** Information follows **
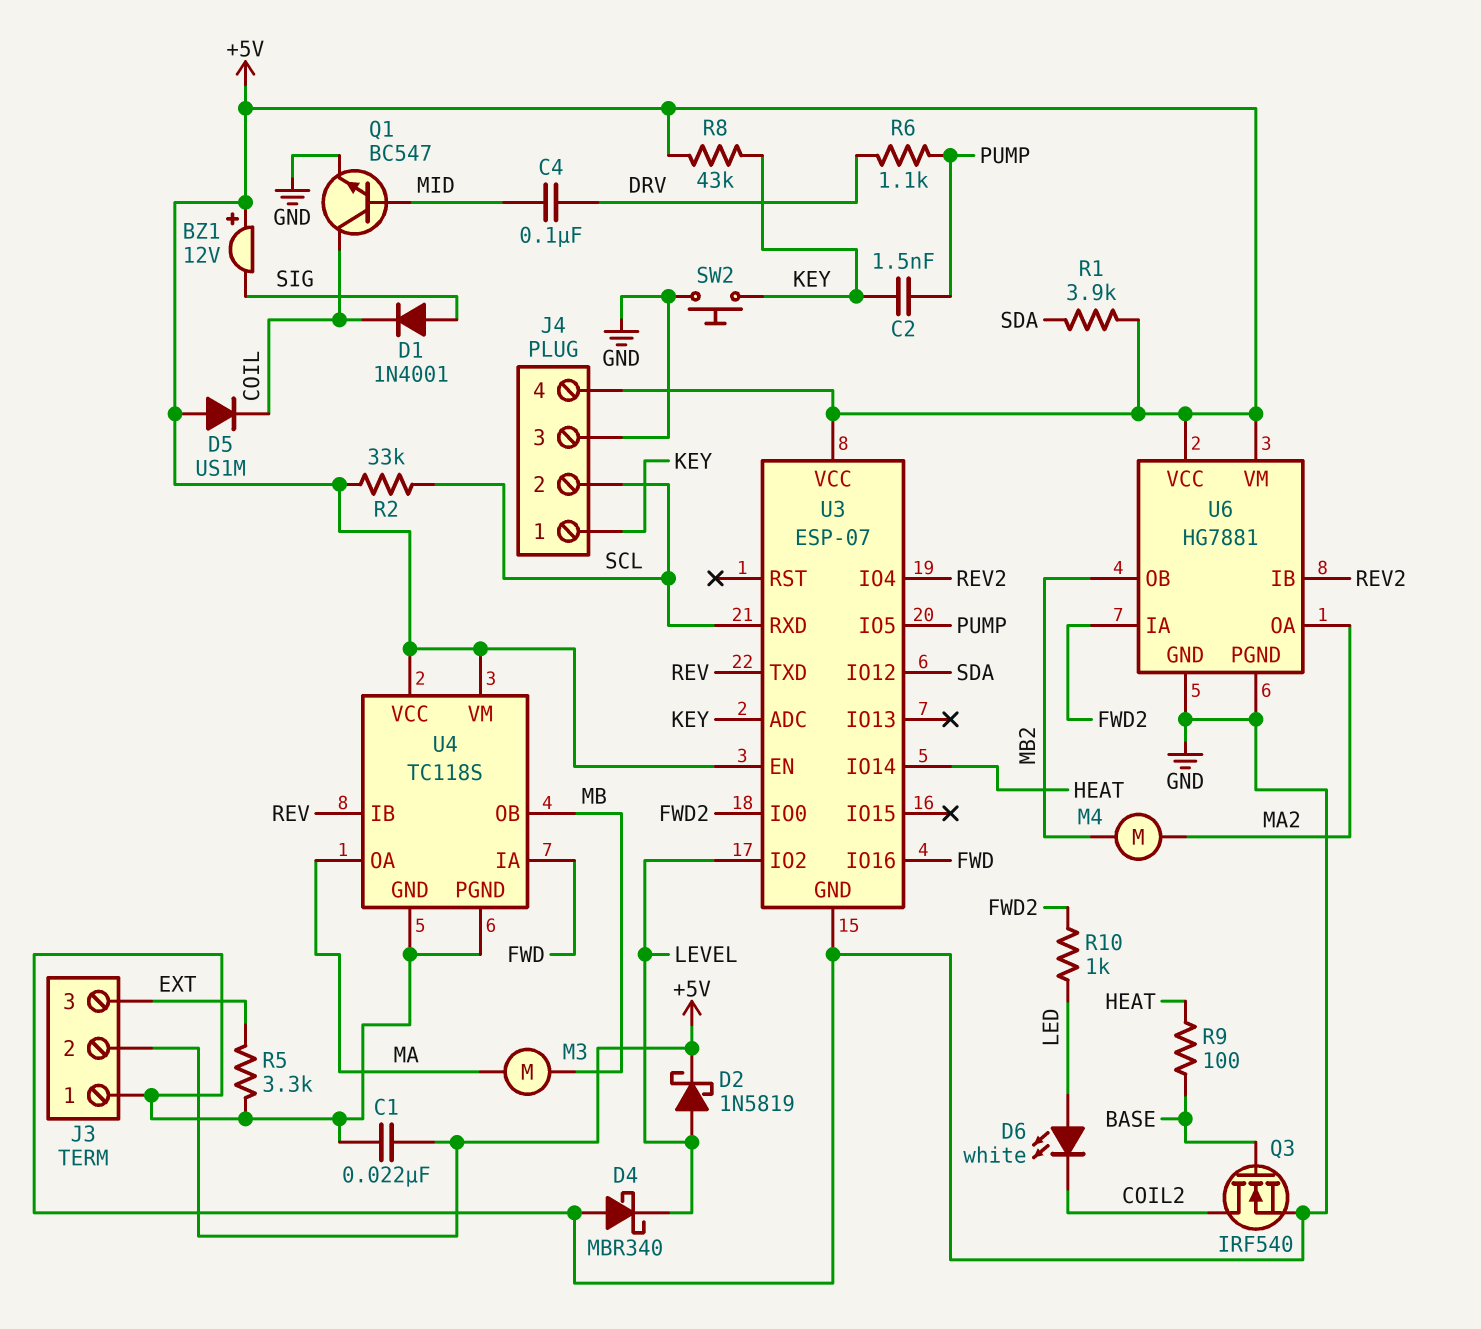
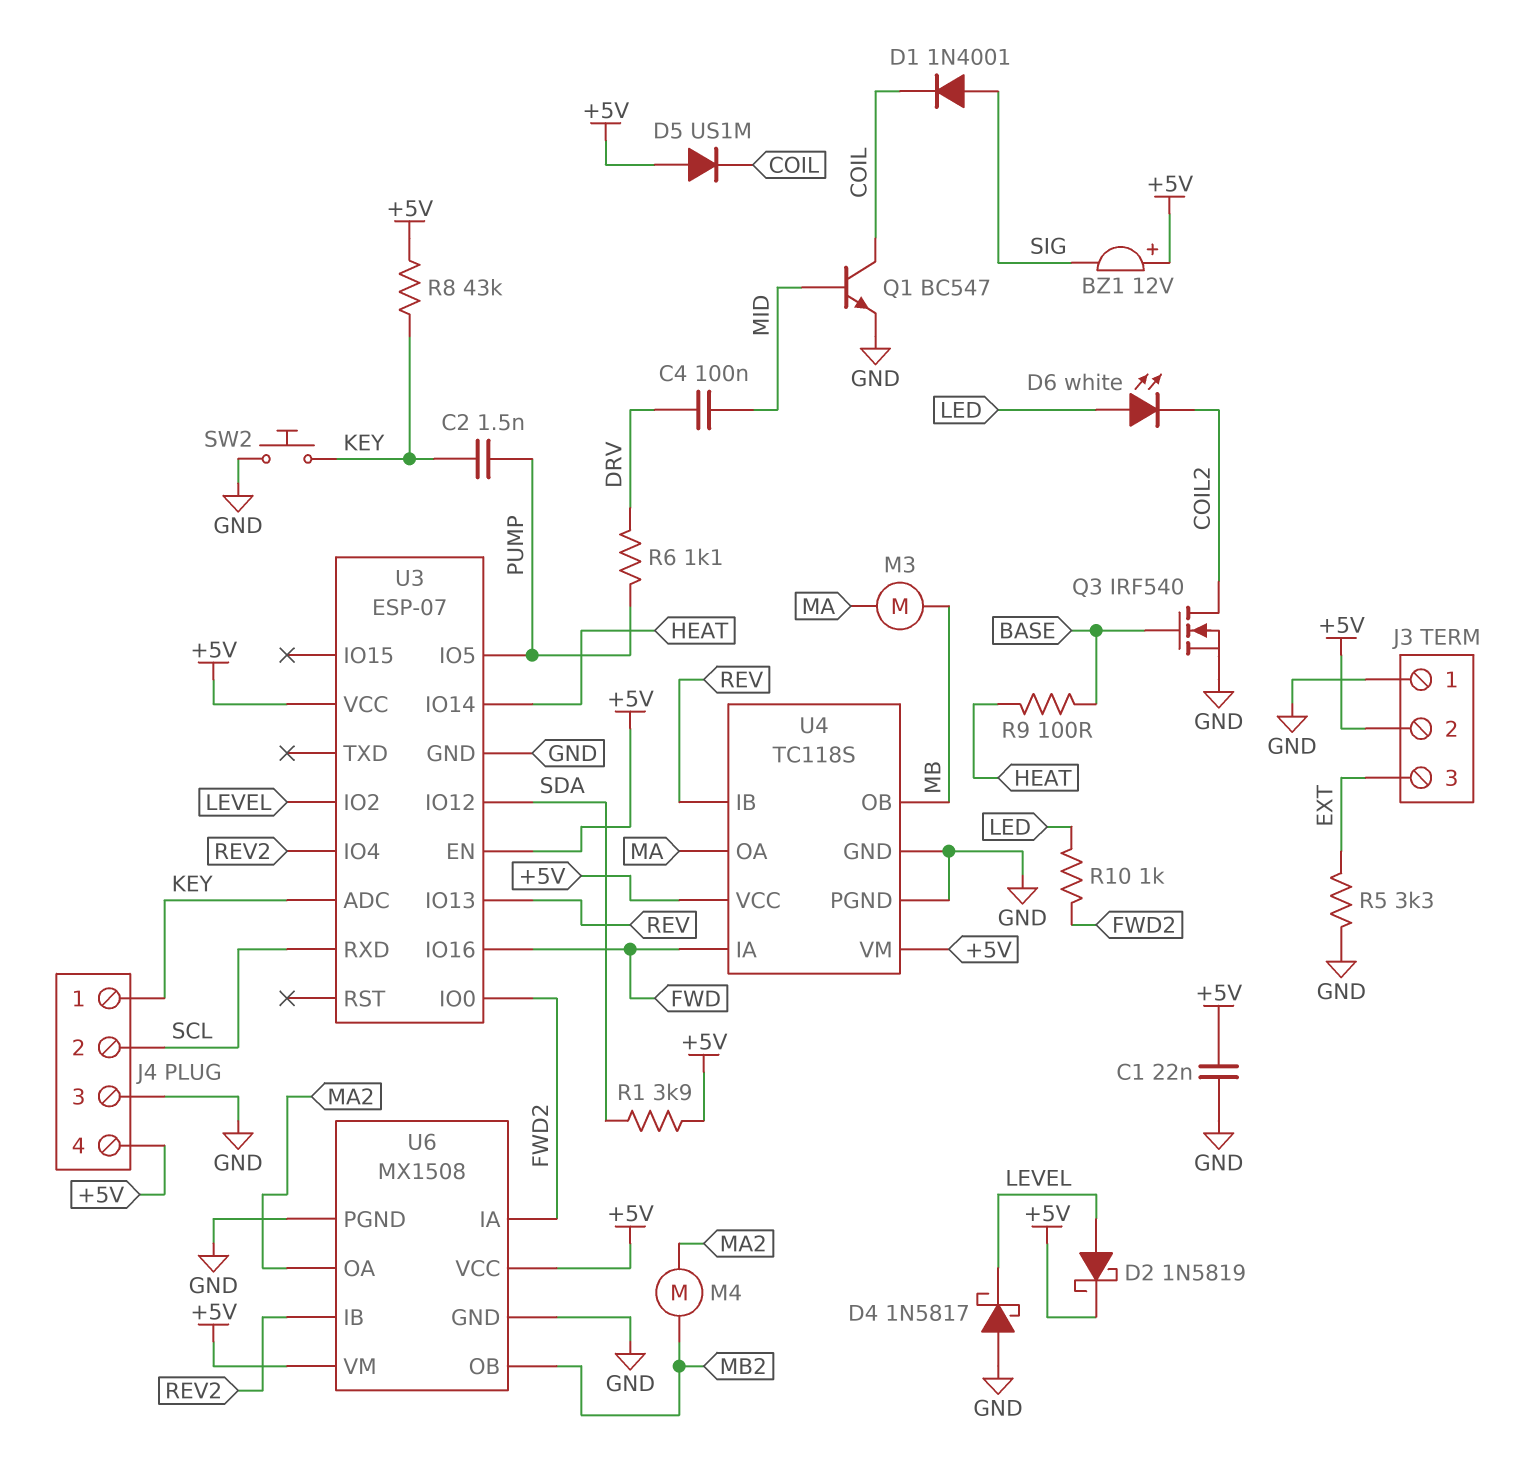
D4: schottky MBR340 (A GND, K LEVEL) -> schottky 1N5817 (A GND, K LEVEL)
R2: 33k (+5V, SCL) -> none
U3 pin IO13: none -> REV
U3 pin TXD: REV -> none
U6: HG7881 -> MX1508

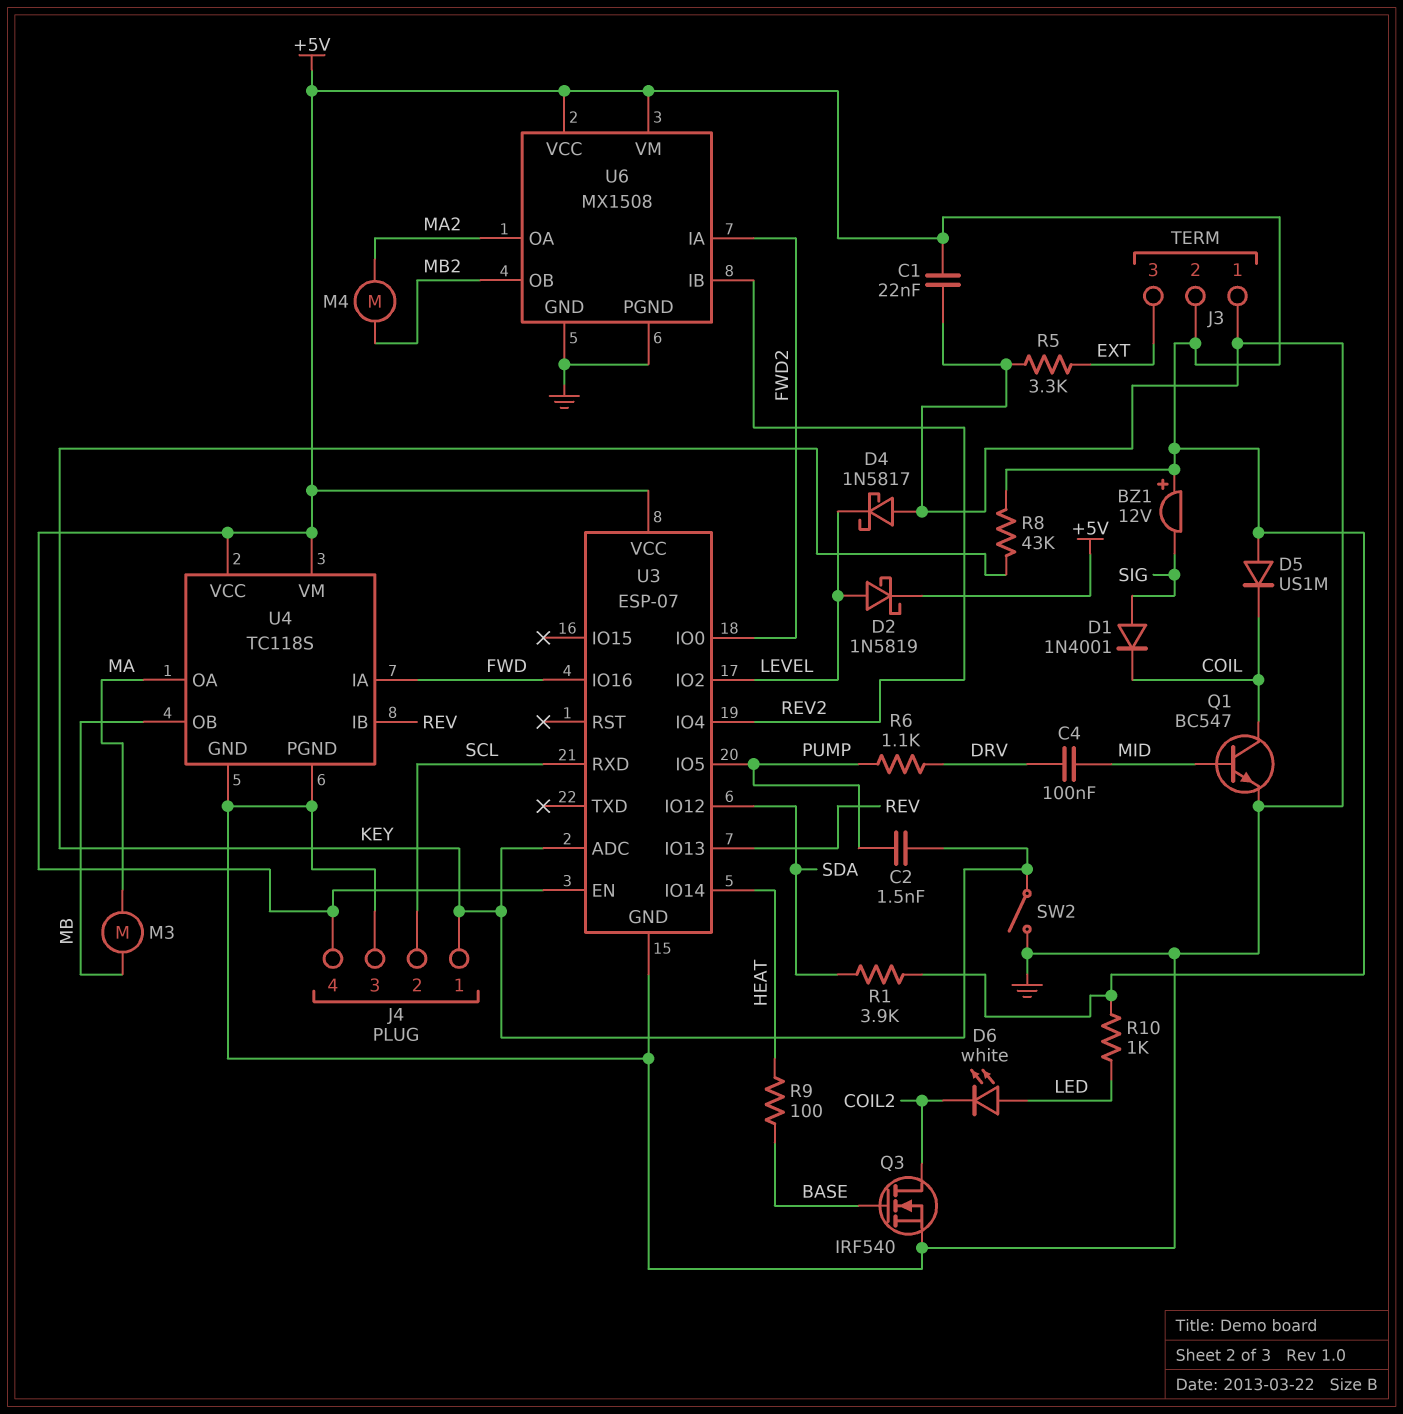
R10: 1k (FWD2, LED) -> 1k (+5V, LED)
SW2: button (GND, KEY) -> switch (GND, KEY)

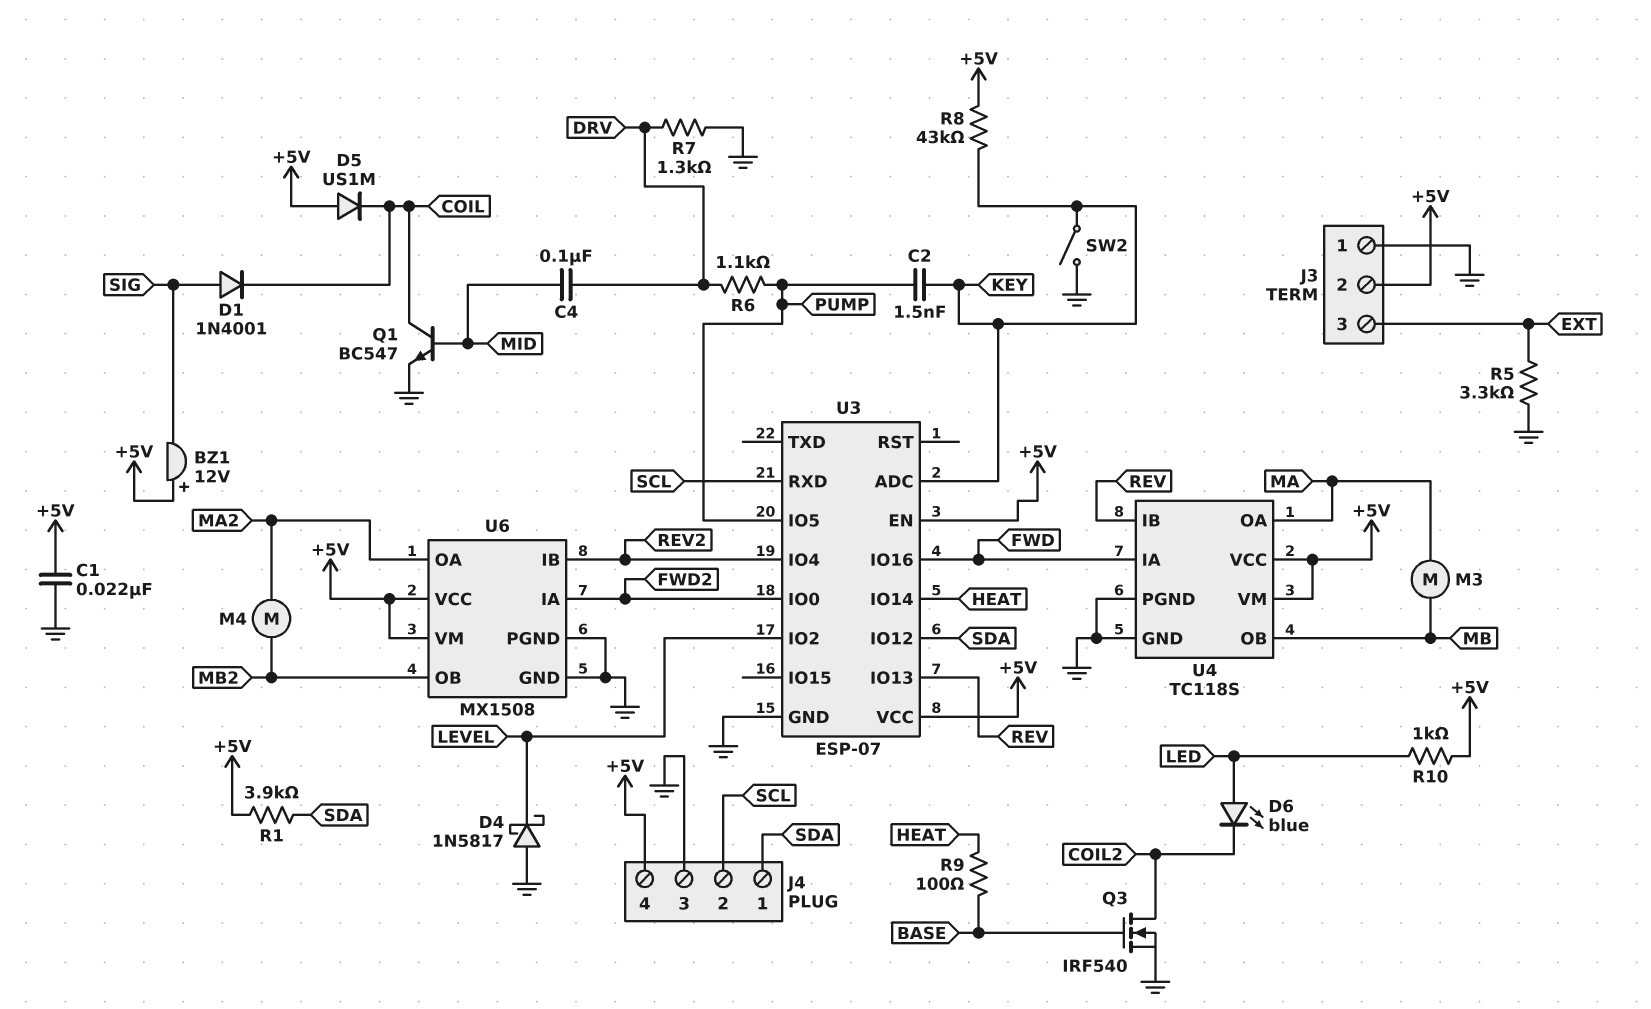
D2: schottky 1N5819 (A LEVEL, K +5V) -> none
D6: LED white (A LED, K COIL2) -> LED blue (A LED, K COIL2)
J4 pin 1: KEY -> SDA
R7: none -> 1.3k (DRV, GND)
** End of Information **
Requirement
Look for the word "LEVEL" in the listing above and state how many lines have it; give the number and nothing else.

Reply to the exercise
2